Extracted data entries
· · · ·

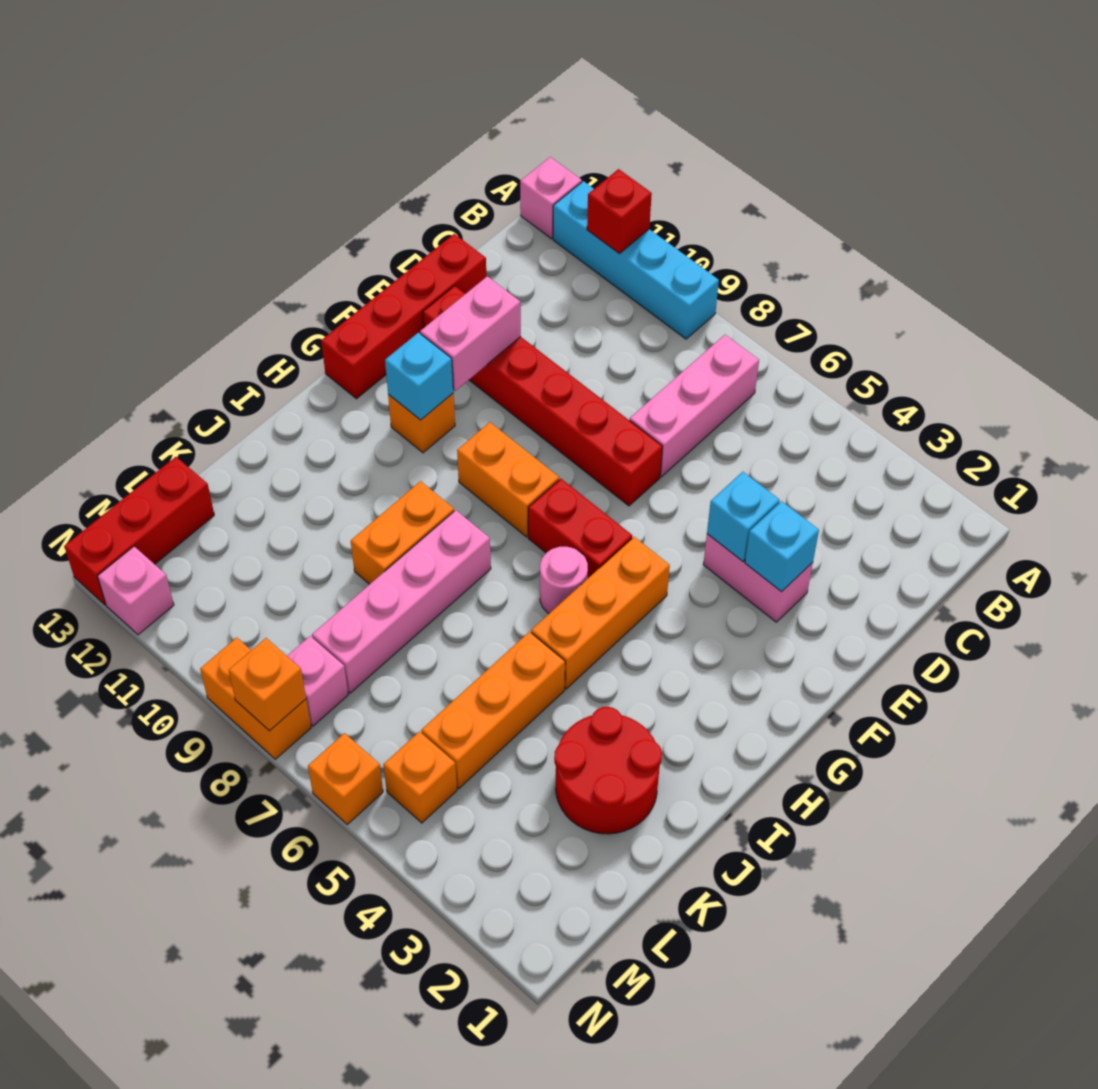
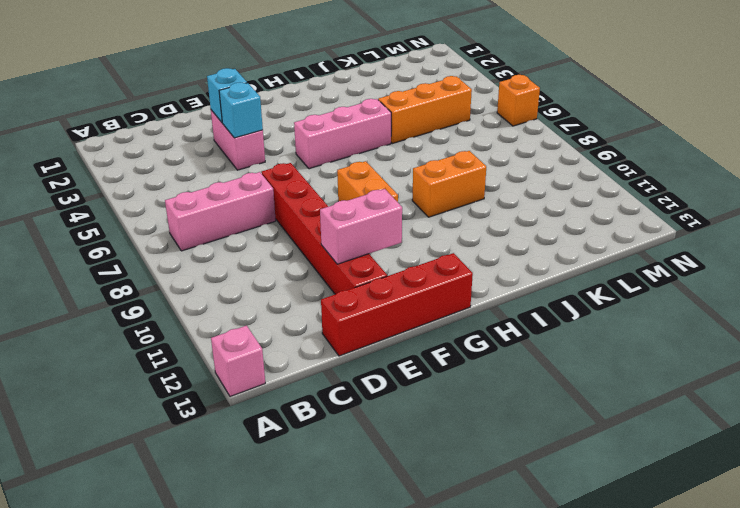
pink 1x3 brick [294,99,391,169] -> orange 1x3 brick [531,537,670,689]
none -> cyan 1x4 brick [553,181,719,339]
none -> red 1x2 brick [528,479,632,578]
none -> orange 1x1 brick [388,393,455,453]

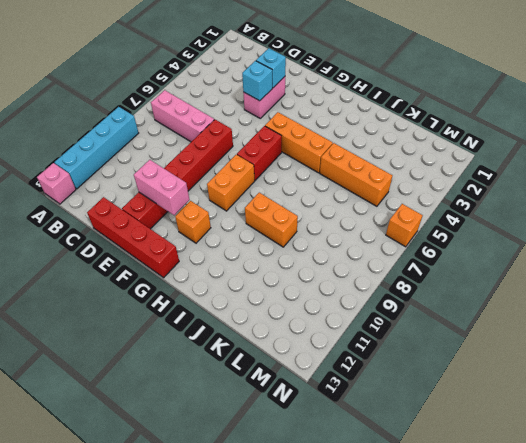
none -> pink 1x1 round brick [540,547,588,613]
none -> pink 1x4 brick [312,510,491,693]
none -> red 2x2 round brick [554,707,662,834]

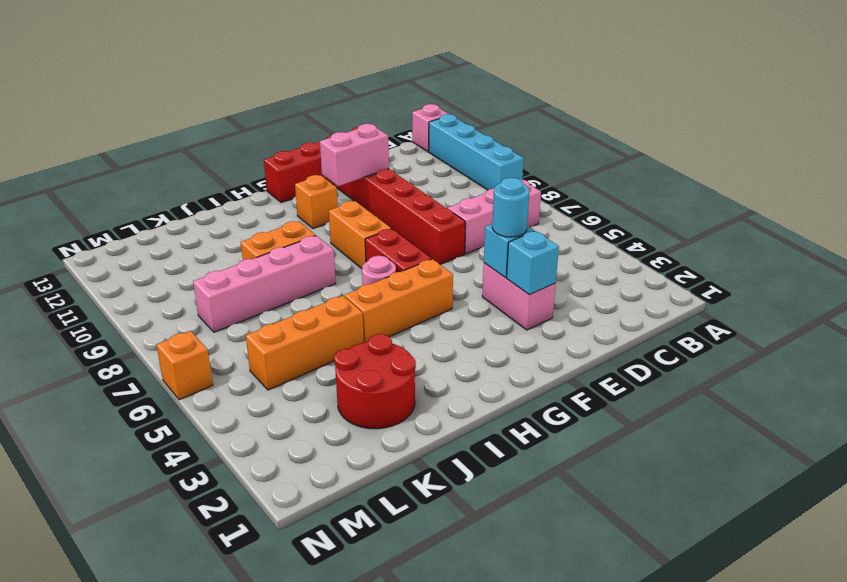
cyan 1x1 round brick [492,178,529,237] -> none
none -> red 1x3 brick [64,457,214,605]
none -> orange 1x1 brick [383,732,457,823]
none -> pink 1x1 brick [287,636,348,726]

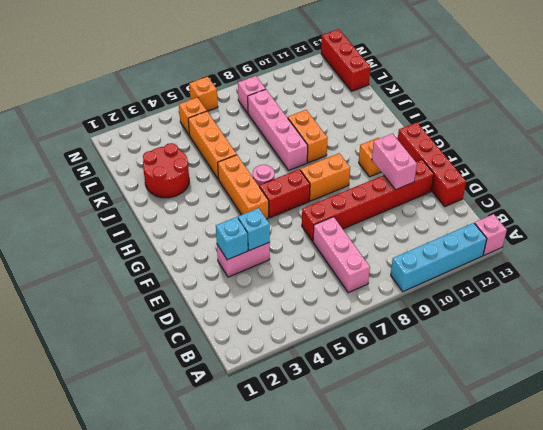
none -> orange 1x2 brick [200,638,311,759]
none -> pink 1x1 brick [98,547,174,635]
none -> red 1x1 brick [587,169,652,254]

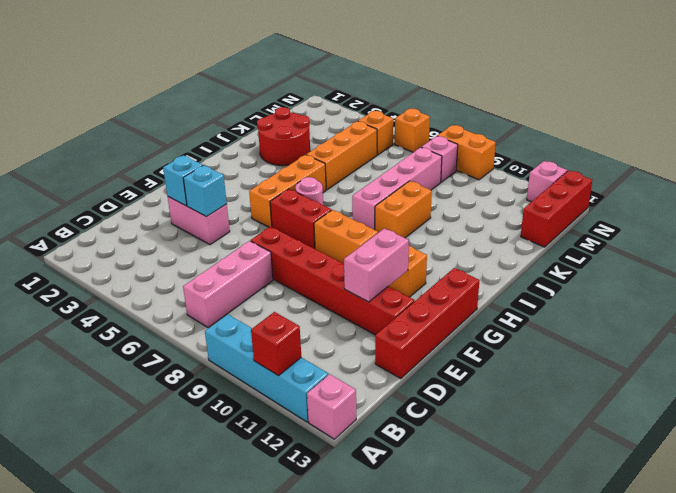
none -> cyan 1x1 brick [385,333,453,420]
none -> orange 1x1 brick [229,638,306,731]

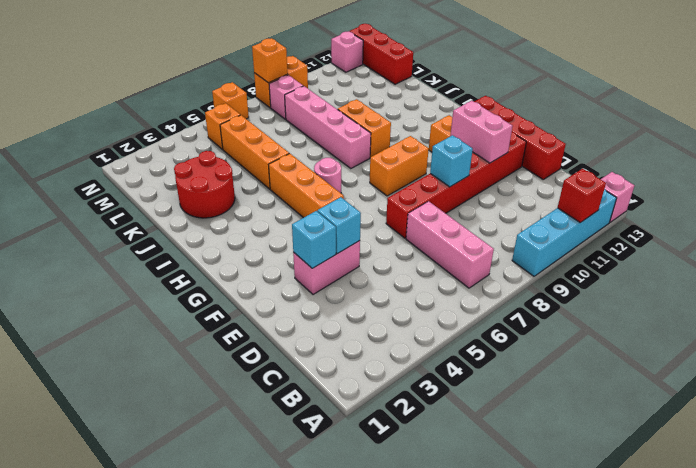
cyan 1x1 brick [430,135,473,187] -> cyan 1x1 brick moved to [385,333,453,420]
none -> red 1x2 brick [528,479,632,578]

· · · ·

TASK DETAILS: The output has to match the data above line for line, except that pictures are dropped.

RESULT OF THIS TASK:
pink 1x3 brick [294,99,391,169] -> orange 1x3 brick [531,537,670,689]
none -> cyan 1x4 brick [553,181,719,339]
none -> red 1x2 brick [528,479,632,578]
none -> orange 1x1 brick [388,393,455,453]

none -> pink 1x1 round brick [540,547,588,613]
none -> pink 1x4 brick [312,510,491,693]
none -> red 2x2 round brick [554,707,662,834]

cyan 1x1 round brick [492,178,529,237] -> none
none -> red 1x3 brick [64,457,214,605]
none -> orange 1x1 brick [383,732,457,823]
none -> pink 1x1 brick [287,636,348,726]

none -> orange 1x2 brick [200,638,311,759]
none -> pink 1x1 brick [98,547,174,635]
none -> red 1x1 brick [587,169,652,254]

none -> cyan 1x1 brick [385,333,453,420]
none -> orange 1x1 brick [229,638,306,731]

cyan 1x1 brick [430,135,473,187] -> cyan 1x1 brick moved to [385,333,453,420]
none -> red 1x2 brick [528,479,632,578]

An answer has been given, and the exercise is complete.